Can you retype only the lines from the one with "(354, 193) = (318, 212): black" through the final line of the material, exactly as given?

# MATERIAL PROVIDED

════

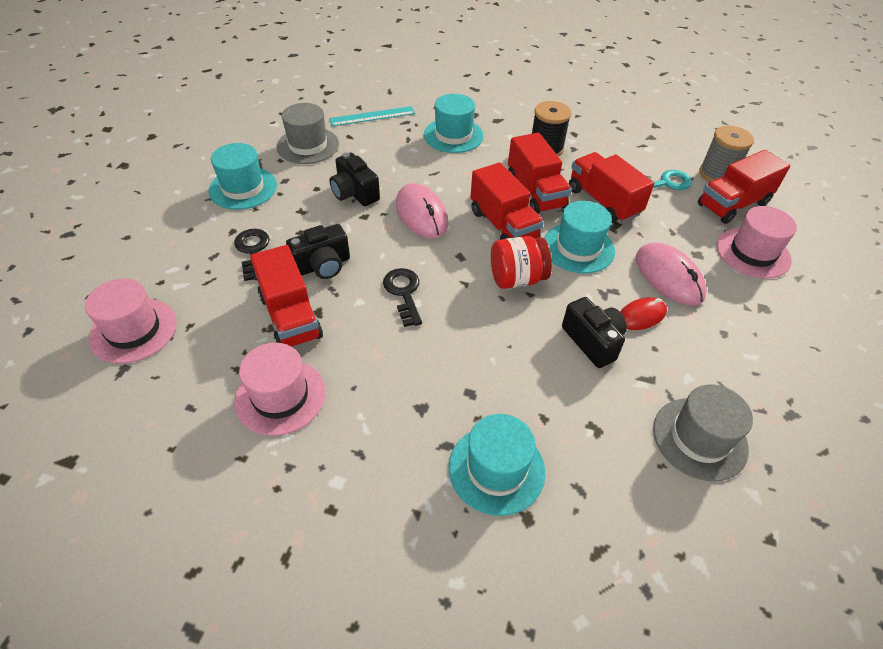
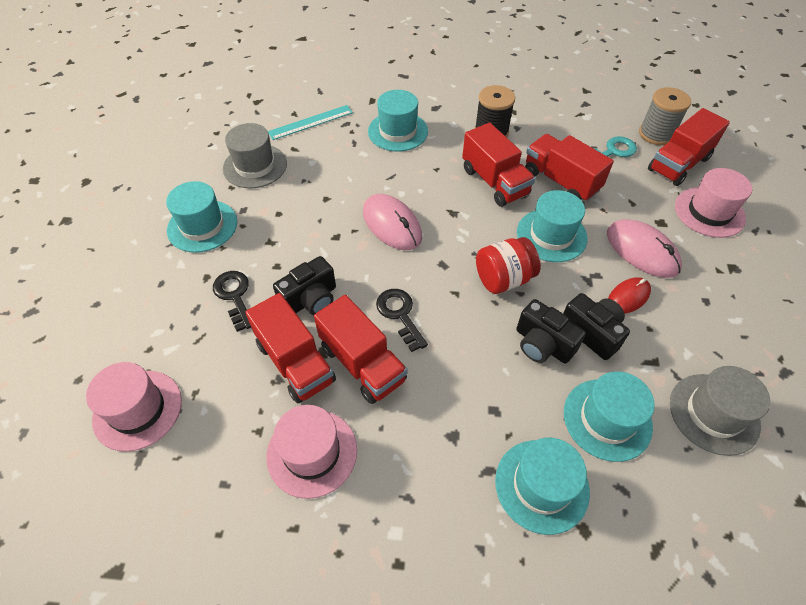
camera: 10 degrees left, 5 degrees up
(354, 193) = (318, 212): black camera -> black camera (542, 344)
(503, 225) = (474, 223): red truck -> red truck (362, 363)
(583, 422) = (607, 419): none -> turquoise hat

════

# SOLUTION FOR THIS EXERCISE
(354, 193) = (318, 212): black camera -> black camera (542, 344)
(503, 225) = (474, 223): red truck -> red truck (362, 363)
(583, 422) = (607, 419): none -> turquoise hat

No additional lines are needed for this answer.